## WHAT YOU ARE ASKED TO DO
From the entries below, copy every line that holds the word "drum".

Records drawn from a dataset
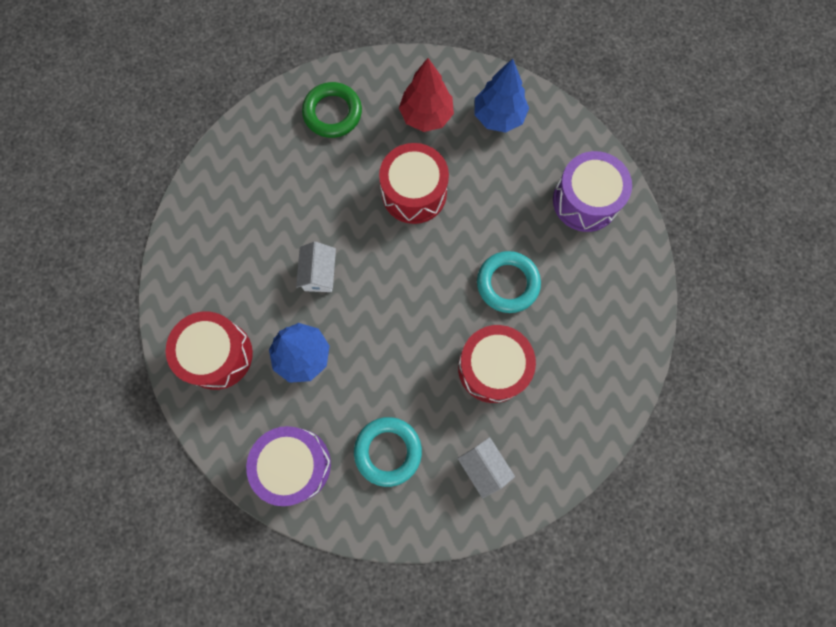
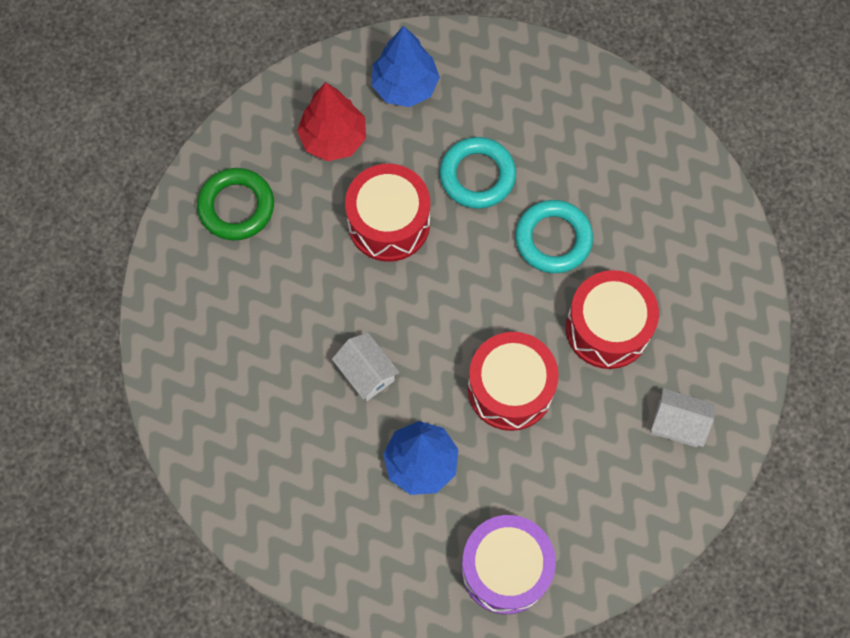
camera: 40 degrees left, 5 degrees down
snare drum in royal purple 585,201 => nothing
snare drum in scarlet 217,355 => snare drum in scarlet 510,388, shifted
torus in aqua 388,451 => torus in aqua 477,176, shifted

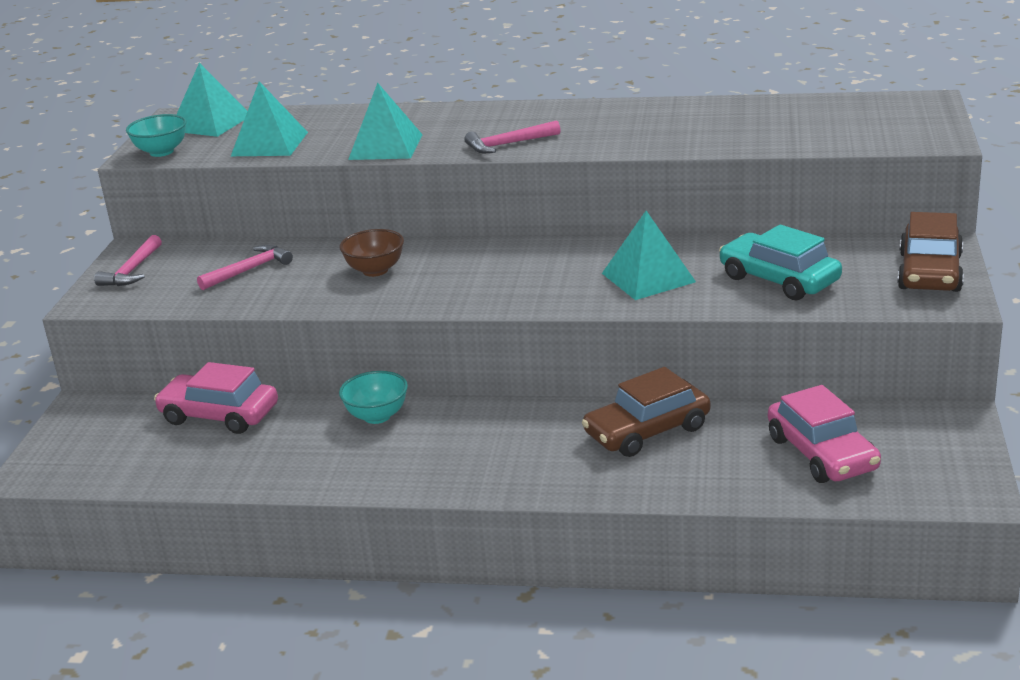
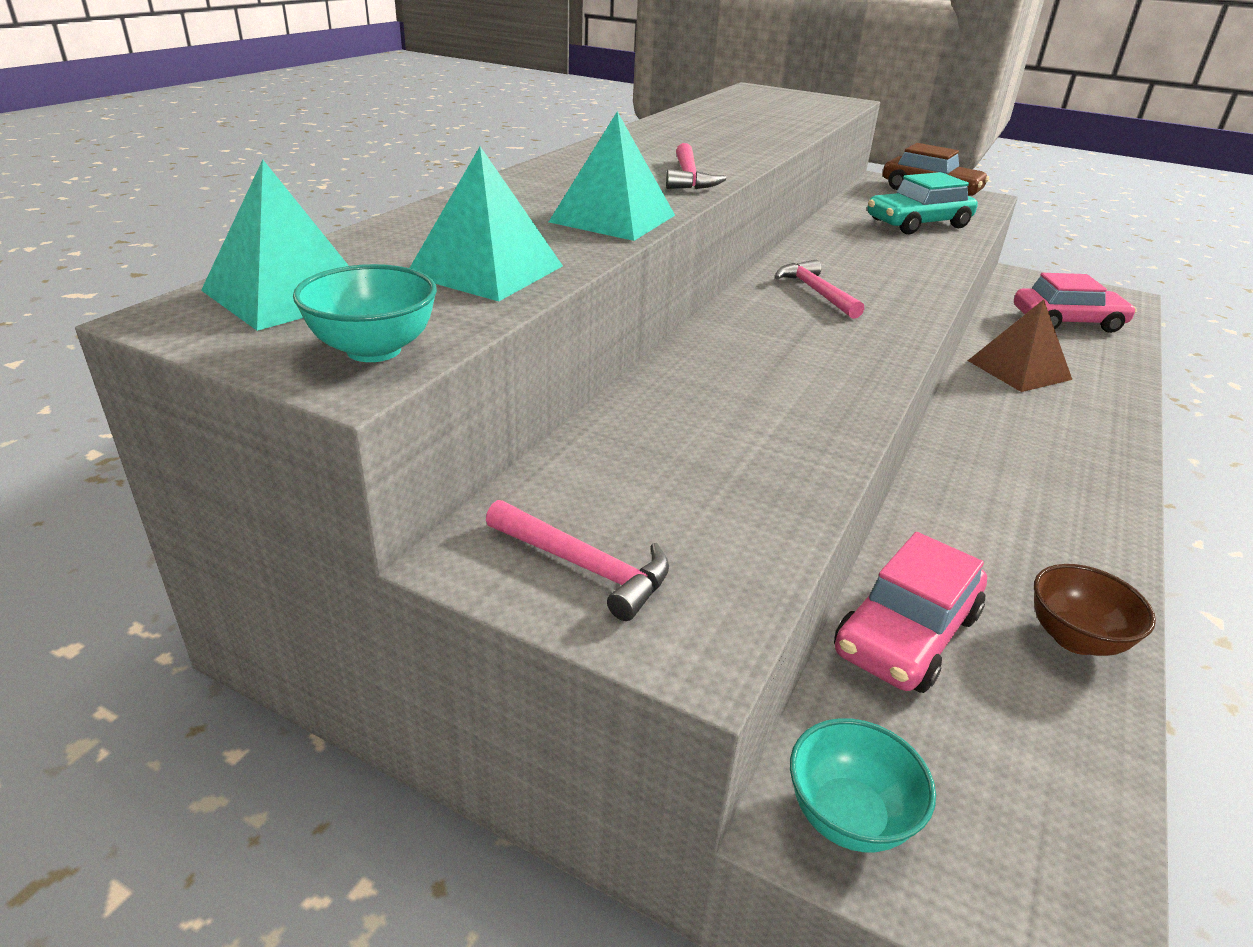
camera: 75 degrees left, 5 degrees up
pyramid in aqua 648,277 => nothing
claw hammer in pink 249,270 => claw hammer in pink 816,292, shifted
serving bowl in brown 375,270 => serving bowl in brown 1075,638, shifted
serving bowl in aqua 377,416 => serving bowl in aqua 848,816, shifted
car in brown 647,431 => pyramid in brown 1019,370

## EXERCISE OUTPUT
snare drum in royal purple 585,201 => nothing
snare drum in scarlet 217,355 => snare drum in scarlet 510,388, shifted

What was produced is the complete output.